Image sets with object changes:
[Start of section]

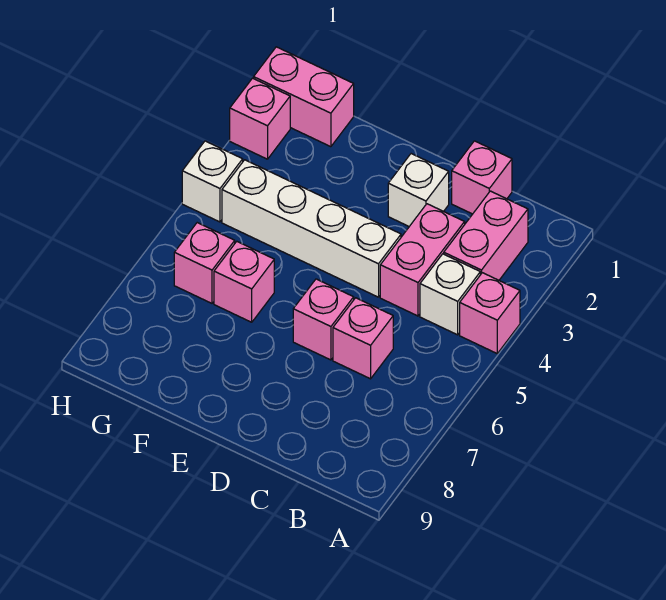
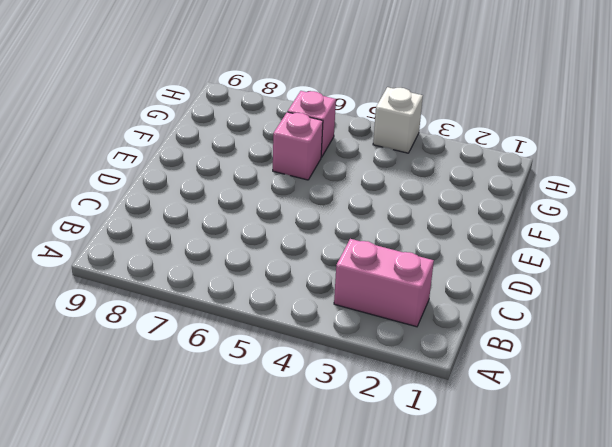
none -> pink brick A4 level 1
none -> white brick B4 level 1
none -> pink brick C1 level 1

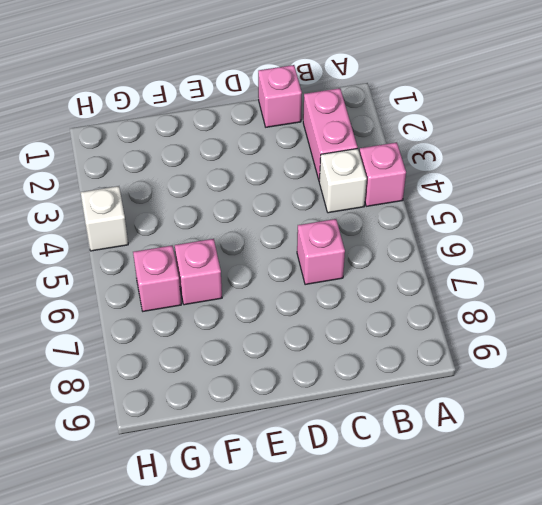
none -> pink brick C3:C4 level 1
none -> white brick D2 level 1
none -> white brick D4:G4 level 1

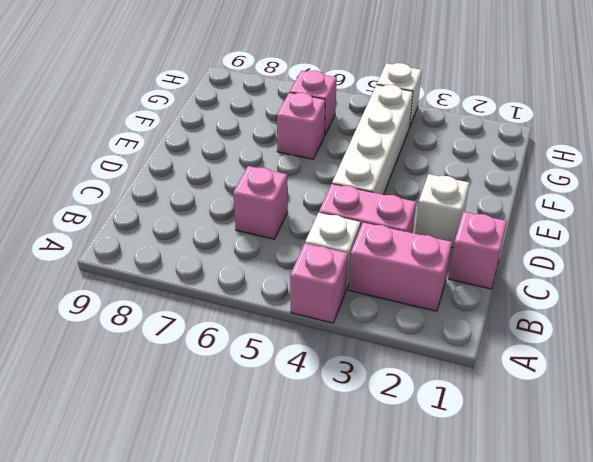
none -> pink brick D6 level 1
none -> pink brick G1:H1 level 1
none -> pink brick H2 level 1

[End of section]

Task:
In the records above, transcribe exactly the lines from the one containing "none -> white brick D4:G4 level 1" through the last line, both included, and skip the pictures.

Task response:
none -> white brick D4:G4 level 1

none -> pink brick D6 level 1
none -> pink brick G1:H1 level 1
none -> pink brick H2 level 1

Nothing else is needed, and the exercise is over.